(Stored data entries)
■ ■ ■ ■
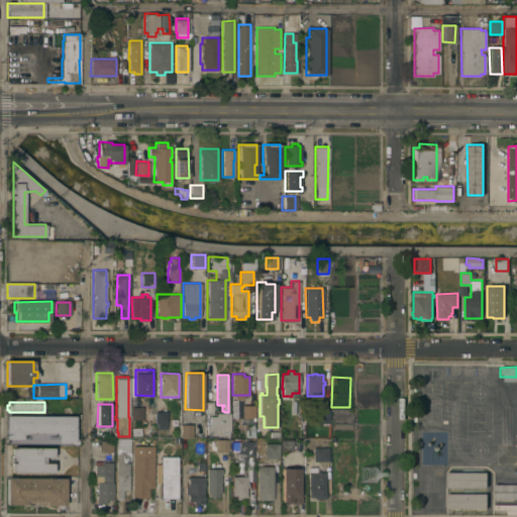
[(242,405),(255,405),(254,418),(242,418),(242,405)]
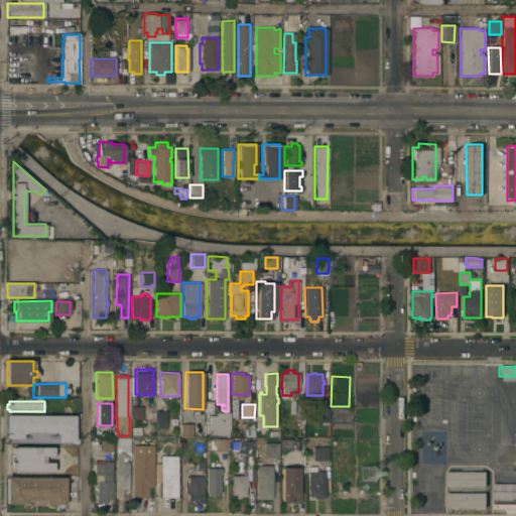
[(131,406),(144,406),(144,419),(131,419),(131,406)]
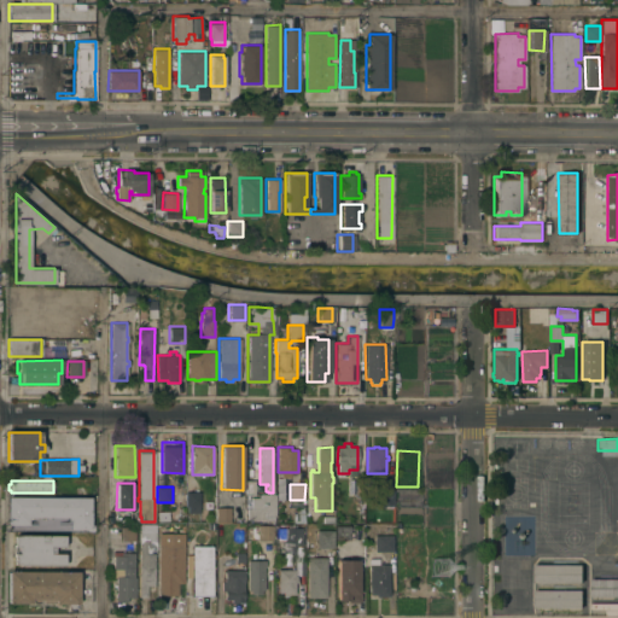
[(394,505),(379,505),(379,490),(394,490),(394,505)]
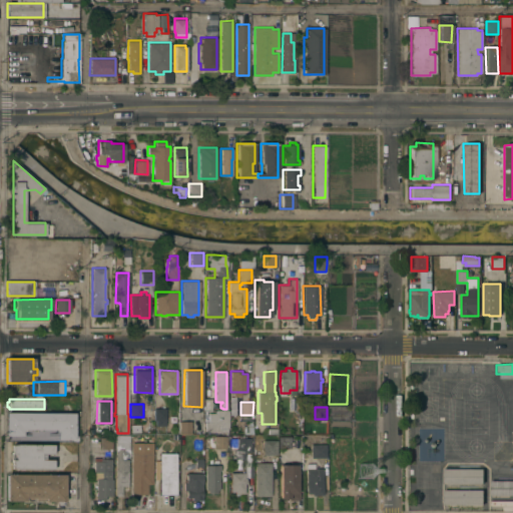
[(154,408),(166,408),(165,420),(154,420),(154,408)]
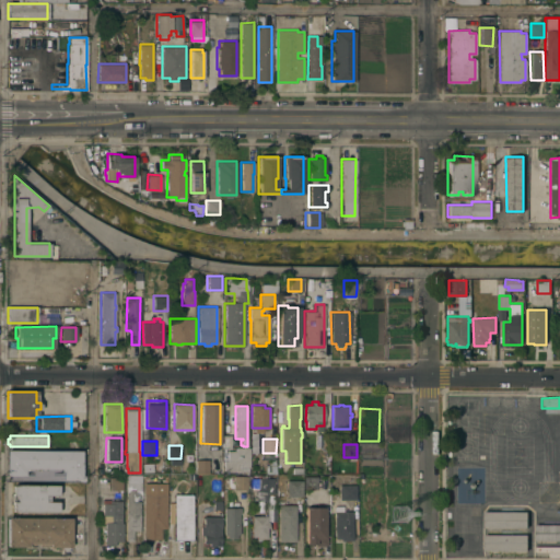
[(249,447),(249,467),(248,467),(248,471),(242,471),(242,473),(240,473),(240,470),(224,470),(224,461),(228,461),(228,451),(236,451),(236,447),(249,447)]
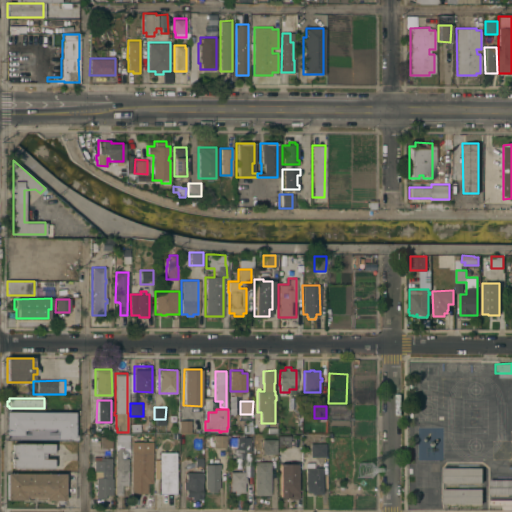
[(74,412),(74,438),(57,438),(57,430),(55,430),(55,428),(25,428),(25,430),(23,430),(23,435),(7,435),(7,411),(74,412)]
■ ■ ■ ■
> **DIRECTIONS FOR THIS TASK**:
Give the data above again exactly. Leave the pictures out.

> **RESULT OF THE TASK**:
[(242,405),(255,405),(254,418),(242,418),(242,405)]
[(131,406),(144,406),(144,419),(131,419),(131,406)]
[(394,505),(379,505),(379,490),(394,490),(394,505)]
[(154,408),(166,408),(165,420),(154,420),(154,408)]
[(249,447),(249,467),(248,467),(248,471),(242,471),(242,473),(240,473),(240,470),(224,470),(224,461),(228,461),(228,451),(236,451),(236,447),(249,447)]
[(74,412),(74,438),(57,438),(57,430),(55,430),(55,428),(25,428),(25,430),(23,430),(23,435),(7,435),(7,411),(74,412)]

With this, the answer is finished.